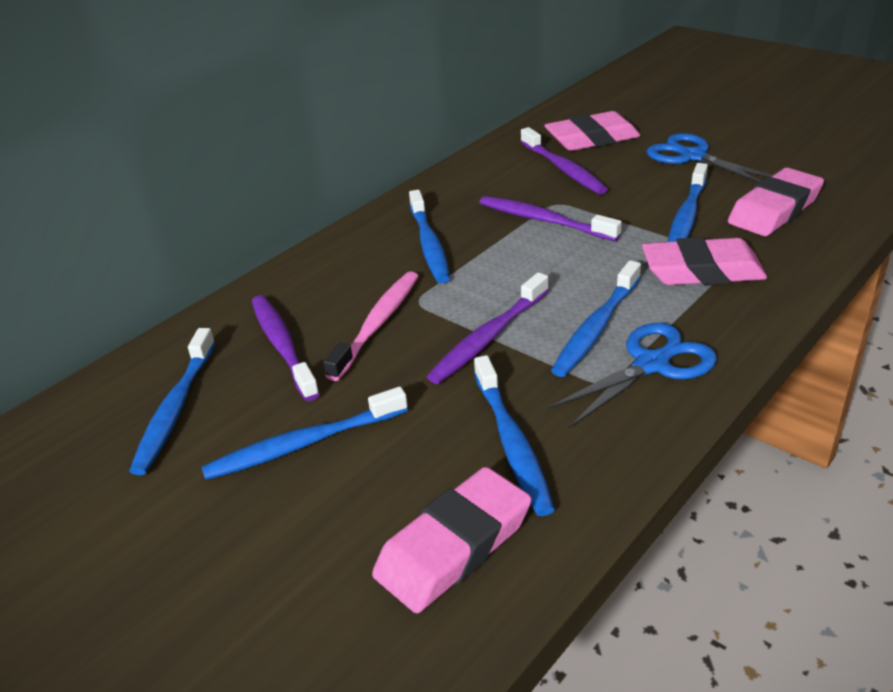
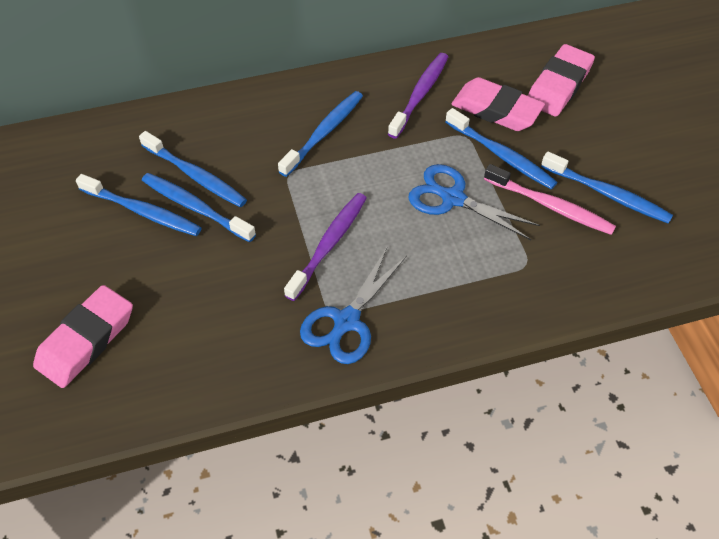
pink eraser: 4 -> 3
purple toothbrush: 4 -> 2

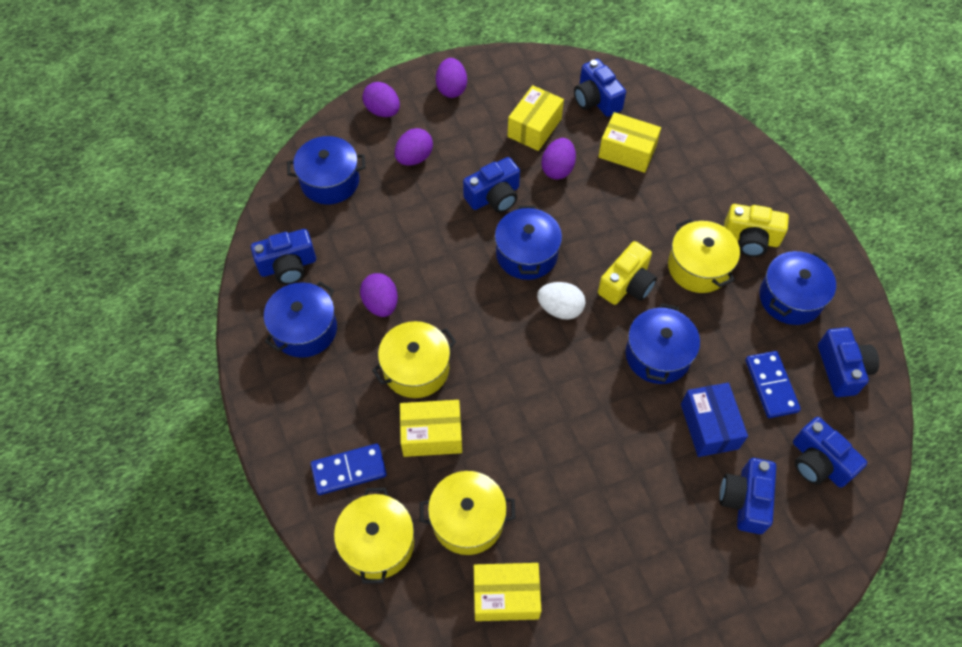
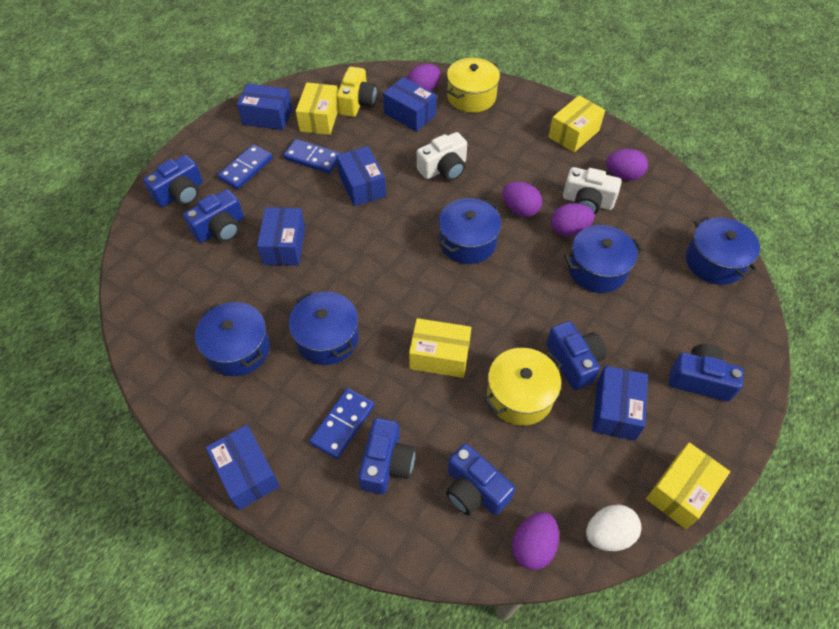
blue box: 1 -> 6
blue domino: 2 -> 3
white camera: 0 -> 2
yellow camera: 2 -> 1
yellow pot: 4 -> 2

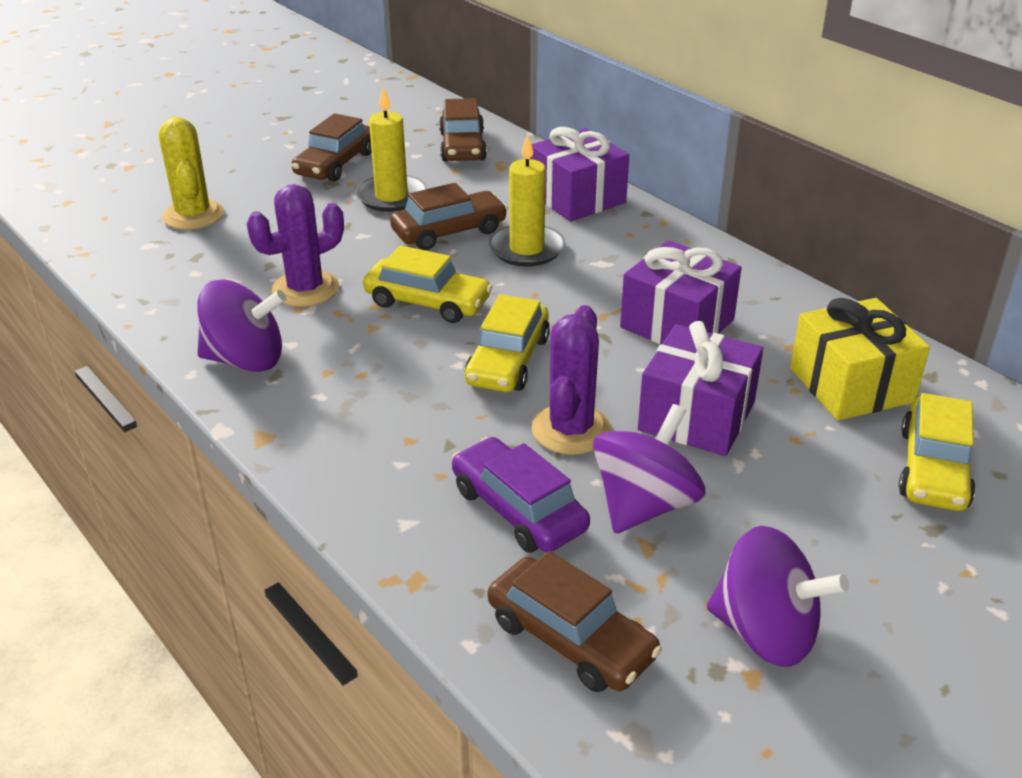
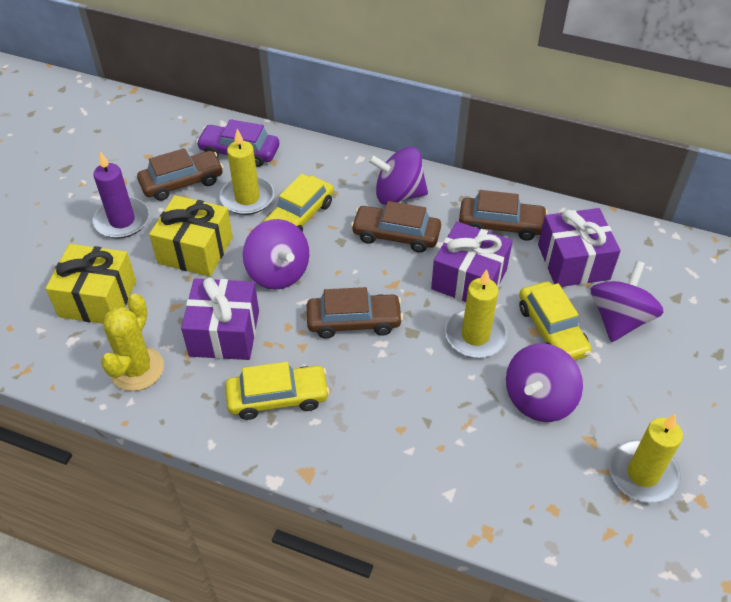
purple cactus: 2 -> 0
purple candle: 0 -> 1
purple spinning top: 3 -> 4
yellow candle: 2 -> 3
yellow gift: 1 -> 2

§ Requirement: All of the material above needs to be restated exactly, with no pictures.

§ Result:
pink eraser: 4 -> 3
purple toothbrush: 4 -> 2

blue box: 1 -> 6
blue domino: 2 -> 3
white camera: 0 -> 2
yellow camera: 2 -> 1
yellow pot: 4 -> 2

purple cactus: 2 -> 0
purple candle: 0 -> 1
purple spinning top: 3 -> 4
yellow candle: 2 -> 3
yellow gift: 1 -> 2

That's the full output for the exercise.